Given task:
Collect every line of the records that contains the string "major", treating uppercase and lowercase as different.

Dataset:
::::

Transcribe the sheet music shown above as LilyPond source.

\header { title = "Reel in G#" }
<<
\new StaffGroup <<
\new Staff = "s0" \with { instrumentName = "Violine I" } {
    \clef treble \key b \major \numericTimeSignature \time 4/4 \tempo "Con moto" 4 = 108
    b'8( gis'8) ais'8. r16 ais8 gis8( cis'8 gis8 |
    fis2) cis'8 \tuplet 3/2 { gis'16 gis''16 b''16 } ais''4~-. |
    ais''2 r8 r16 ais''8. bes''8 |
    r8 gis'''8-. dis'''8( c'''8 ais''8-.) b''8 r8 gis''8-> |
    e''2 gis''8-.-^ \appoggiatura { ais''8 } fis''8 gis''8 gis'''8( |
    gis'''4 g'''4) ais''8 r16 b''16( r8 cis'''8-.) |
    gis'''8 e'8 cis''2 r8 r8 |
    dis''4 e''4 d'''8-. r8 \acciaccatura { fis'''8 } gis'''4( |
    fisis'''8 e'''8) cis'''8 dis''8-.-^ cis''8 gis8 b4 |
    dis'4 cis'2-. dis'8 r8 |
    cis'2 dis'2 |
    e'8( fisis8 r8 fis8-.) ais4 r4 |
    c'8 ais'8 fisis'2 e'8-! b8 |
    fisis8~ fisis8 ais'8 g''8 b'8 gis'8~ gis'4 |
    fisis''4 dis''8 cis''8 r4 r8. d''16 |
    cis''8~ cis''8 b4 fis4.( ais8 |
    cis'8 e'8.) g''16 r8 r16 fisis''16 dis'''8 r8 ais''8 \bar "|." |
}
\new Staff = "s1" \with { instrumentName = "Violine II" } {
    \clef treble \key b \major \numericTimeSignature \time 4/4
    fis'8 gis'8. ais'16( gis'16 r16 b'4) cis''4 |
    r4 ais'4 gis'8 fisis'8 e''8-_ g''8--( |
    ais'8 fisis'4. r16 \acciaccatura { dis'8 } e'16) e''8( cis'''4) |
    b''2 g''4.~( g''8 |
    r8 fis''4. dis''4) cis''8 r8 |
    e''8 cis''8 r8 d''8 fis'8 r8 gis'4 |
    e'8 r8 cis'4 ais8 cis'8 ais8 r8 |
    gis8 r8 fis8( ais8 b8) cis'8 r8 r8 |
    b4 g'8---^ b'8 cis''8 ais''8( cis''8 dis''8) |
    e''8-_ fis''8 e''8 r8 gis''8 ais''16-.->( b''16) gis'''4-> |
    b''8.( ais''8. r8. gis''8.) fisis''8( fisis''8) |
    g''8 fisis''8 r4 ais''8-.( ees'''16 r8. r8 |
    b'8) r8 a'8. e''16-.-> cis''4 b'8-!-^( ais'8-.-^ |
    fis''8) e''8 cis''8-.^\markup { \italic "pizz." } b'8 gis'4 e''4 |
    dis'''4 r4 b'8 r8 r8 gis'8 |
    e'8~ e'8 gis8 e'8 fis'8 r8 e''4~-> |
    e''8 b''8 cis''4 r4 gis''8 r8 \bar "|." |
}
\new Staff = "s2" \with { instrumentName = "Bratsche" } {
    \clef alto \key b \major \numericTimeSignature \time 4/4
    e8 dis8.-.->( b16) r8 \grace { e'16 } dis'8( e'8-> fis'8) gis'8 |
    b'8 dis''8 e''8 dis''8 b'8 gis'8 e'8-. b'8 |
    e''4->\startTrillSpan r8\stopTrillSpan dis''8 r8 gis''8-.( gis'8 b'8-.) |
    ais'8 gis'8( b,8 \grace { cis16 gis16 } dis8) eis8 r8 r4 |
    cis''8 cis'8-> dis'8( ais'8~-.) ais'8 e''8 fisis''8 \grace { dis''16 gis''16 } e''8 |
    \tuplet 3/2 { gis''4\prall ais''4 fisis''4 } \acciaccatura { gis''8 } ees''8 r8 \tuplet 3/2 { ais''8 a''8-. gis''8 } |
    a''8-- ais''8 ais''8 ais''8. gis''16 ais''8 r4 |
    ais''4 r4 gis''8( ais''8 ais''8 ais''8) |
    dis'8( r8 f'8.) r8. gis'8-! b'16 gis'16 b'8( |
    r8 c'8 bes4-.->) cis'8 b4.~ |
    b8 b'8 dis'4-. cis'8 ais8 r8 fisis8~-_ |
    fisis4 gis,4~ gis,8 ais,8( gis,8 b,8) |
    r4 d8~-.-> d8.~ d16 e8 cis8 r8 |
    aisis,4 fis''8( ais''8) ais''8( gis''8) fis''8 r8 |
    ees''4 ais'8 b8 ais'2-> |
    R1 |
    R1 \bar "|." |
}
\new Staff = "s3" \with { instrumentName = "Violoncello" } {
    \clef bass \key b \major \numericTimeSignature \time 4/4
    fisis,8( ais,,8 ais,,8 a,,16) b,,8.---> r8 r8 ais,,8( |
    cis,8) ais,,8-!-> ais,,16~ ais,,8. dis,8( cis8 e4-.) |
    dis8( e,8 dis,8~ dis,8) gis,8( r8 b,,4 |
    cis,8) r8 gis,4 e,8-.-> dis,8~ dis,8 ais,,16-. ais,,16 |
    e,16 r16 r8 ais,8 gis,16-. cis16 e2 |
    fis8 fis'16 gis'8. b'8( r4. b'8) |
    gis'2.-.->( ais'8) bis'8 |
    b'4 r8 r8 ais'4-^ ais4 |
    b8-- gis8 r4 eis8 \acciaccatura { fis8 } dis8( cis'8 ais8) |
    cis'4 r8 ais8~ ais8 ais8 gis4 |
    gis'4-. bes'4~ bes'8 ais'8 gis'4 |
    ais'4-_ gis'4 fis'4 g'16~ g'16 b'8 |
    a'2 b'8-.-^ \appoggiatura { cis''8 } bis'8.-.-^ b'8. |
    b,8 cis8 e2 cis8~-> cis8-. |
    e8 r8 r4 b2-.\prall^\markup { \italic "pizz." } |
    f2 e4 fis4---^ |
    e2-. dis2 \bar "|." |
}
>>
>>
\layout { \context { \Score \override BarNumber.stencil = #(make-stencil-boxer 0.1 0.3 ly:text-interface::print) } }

::::

Written solution:
    \clef treble \key b \major \numericTimeSignature \time 4/4 \tempo "Con moto" 4 = 108
    \clef treble \key b \major \numericTimeSignature \time 4/4
    \clef alto \key b \major \numericTimeSignature \time 4/4
    \clef bass \key b \major \numericTimeSignature \time 4/4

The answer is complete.